**Task objective**
Transcribe the stretch of entries below from the line with "green star: 0 -> 2" through the line with "yellow tree: 5 -> 6", exactly and with both ends included; leave out all other lines.

(Object state comparisons)
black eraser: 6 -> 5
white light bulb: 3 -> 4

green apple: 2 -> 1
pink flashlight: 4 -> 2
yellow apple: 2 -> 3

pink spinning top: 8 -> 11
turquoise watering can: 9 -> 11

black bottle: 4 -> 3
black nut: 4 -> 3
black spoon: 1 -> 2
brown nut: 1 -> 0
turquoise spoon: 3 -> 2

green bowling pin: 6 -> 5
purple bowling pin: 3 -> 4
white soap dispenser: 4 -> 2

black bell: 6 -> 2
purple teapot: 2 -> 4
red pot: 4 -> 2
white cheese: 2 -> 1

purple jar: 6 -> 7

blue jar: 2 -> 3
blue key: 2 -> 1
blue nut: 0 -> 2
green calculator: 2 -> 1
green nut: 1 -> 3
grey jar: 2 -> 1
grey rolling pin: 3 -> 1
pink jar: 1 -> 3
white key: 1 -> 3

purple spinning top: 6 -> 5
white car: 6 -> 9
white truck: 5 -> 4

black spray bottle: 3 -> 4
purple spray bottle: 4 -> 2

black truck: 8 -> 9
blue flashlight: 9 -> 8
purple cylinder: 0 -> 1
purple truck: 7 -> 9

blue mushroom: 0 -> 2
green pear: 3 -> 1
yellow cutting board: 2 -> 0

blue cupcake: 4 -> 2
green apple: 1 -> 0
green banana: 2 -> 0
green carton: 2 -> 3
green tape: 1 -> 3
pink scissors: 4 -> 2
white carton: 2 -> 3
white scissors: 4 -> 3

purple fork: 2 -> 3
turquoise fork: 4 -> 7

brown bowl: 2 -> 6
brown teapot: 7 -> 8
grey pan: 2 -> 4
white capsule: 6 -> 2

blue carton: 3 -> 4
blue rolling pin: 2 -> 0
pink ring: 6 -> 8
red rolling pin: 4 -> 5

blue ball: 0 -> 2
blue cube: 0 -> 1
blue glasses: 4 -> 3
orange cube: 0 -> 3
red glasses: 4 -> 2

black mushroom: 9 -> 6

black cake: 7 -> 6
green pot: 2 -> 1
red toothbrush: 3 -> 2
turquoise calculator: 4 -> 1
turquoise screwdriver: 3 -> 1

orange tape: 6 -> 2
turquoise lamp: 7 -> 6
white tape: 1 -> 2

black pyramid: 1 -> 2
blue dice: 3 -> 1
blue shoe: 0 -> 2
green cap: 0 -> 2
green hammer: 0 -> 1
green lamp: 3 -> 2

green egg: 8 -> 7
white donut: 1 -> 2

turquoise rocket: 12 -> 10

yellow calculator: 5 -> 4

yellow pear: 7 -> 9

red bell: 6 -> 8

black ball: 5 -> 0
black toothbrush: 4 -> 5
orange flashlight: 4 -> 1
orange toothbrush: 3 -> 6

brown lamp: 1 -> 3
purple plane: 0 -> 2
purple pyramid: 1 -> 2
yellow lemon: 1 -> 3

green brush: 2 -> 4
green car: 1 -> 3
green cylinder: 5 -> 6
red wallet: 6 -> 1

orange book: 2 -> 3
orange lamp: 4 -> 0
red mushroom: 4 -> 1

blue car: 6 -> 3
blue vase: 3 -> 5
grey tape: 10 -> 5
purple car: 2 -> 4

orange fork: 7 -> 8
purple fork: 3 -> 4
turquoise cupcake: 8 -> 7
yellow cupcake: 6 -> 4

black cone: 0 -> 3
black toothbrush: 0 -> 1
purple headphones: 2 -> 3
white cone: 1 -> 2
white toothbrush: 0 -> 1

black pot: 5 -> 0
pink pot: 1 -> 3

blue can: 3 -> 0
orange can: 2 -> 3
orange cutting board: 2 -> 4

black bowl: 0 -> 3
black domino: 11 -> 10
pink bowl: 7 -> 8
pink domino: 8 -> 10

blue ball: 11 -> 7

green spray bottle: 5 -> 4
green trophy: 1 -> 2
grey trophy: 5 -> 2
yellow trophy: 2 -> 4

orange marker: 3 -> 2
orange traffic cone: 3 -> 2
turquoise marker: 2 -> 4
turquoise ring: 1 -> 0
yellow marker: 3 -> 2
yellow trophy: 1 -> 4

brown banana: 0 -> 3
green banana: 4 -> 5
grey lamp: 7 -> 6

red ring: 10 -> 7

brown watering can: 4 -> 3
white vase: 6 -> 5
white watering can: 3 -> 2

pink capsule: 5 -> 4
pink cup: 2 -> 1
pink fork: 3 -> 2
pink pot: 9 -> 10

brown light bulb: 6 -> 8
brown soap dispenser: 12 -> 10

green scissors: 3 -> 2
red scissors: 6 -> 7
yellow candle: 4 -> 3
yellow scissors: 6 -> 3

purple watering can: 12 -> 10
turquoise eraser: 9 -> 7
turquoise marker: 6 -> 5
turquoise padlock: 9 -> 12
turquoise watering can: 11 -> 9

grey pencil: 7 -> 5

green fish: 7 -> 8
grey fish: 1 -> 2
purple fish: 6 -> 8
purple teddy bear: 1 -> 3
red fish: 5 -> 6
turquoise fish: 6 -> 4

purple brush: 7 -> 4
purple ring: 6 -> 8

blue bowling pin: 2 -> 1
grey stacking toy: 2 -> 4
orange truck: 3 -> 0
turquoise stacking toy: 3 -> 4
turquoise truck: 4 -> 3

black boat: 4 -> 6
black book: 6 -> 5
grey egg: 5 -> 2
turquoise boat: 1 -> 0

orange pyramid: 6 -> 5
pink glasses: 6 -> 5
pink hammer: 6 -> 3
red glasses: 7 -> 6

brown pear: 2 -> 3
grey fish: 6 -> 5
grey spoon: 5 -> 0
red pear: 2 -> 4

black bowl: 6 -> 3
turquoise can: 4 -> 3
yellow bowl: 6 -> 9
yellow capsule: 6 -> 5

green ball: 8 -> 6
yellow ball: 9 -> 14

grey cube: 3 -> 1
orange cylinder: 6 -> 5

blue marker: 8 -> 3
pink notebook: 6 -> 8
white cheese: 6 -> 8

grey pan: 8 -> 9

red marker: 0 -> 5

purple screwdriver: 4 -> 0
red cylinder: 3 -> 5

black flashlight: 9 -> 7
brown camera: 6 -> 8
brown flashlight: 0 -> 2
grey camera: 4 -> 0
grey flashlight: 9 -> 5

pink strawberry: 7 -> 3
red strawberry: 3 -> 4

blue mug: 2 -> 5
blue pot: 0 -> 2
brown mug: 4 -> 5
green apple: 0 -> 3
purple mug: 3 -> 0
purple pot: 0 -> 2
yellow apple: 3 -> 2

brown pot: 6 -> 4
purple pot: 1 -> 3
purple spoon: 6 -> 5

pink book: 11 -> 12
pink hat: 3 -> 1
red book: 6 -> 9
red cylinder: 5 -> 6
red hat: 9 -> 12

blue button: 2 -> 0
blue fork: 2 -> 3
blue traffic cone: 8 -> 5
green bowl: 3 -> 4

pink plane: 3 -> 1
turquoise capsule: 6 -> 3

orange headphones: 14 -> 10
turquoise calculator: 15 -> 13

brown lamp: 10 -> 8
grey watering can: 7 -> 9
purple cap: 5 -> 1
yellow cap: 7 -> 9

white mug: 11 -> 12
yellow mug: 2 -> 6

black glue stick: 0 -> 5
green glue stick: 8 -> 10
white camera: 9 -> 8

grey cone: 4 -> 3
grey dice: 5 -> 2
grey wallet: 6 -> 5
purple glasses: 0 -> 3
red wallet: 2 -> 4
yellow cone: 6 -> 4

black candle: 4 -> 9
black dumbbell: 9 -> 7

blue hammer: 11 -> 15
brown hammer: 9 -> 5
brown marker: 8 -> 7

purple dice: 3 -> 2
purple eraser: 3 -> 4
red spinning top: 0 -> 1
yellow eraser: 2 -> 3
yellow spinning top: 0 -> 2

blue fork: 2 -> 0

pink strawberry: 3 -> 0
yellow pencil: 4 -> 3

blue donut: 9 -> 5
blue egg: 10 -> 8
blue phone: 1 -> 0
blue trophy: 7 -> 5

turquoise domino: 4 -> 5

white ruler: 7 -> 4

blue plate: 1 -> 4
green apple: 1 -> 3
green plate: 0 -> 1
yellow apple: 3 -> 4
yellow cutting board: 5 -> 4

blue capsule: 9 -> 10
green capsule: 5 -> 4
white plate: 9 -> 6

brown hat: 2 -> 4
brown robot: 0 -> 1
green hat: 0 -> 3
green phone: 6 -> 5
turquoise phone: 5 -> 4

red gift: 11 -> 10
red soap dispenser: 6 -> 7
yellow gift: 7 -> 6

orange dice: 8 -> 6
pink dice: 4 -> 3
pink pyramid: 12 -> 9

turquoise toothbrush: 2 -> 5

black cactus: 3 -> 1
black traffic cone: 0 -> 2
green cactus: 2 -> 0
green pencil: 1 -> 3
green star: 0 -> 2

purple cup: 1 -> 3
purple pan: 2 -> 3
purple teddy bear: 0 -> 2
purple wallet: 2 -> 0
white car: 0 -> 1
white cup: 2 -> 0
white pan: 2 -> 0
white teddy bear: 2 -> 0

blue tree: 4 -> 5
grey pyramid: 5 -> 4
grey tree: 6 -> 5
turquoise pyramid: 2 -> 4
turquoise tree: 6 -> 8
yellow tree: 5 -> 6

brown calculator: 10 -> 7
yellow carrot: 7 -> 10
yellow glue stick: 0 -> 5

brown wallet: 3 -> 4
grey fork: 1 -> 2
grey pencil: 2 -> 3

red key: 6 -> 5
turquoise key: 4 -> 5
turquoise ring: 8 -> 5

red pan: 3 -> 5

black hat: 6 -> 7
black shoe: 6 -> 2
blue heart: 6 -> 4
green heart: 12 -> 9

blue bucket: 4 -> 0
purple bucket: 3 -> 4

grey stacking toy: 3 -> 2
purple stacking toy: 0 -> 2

**Reply to the exercise**
green star: 0 -> 2

purple cup: 1 -> 3
purple pan: 2 -> 3
purple teddy bear: 0 -> 2
purple wallet: 2 -> 0
white car: 0 -> 1
white cup: 2 -> 0
white pan: 2 -> 0
white teddy bear: 2 -> 0

blue tree: 4 -> 5
grey pyramid: 5 -> 4
grey tree: 6 -> 5
turquoise pyramid: 2 -> 4
turquoise tree: 6 -> 8
yellow tree: 5 -> 6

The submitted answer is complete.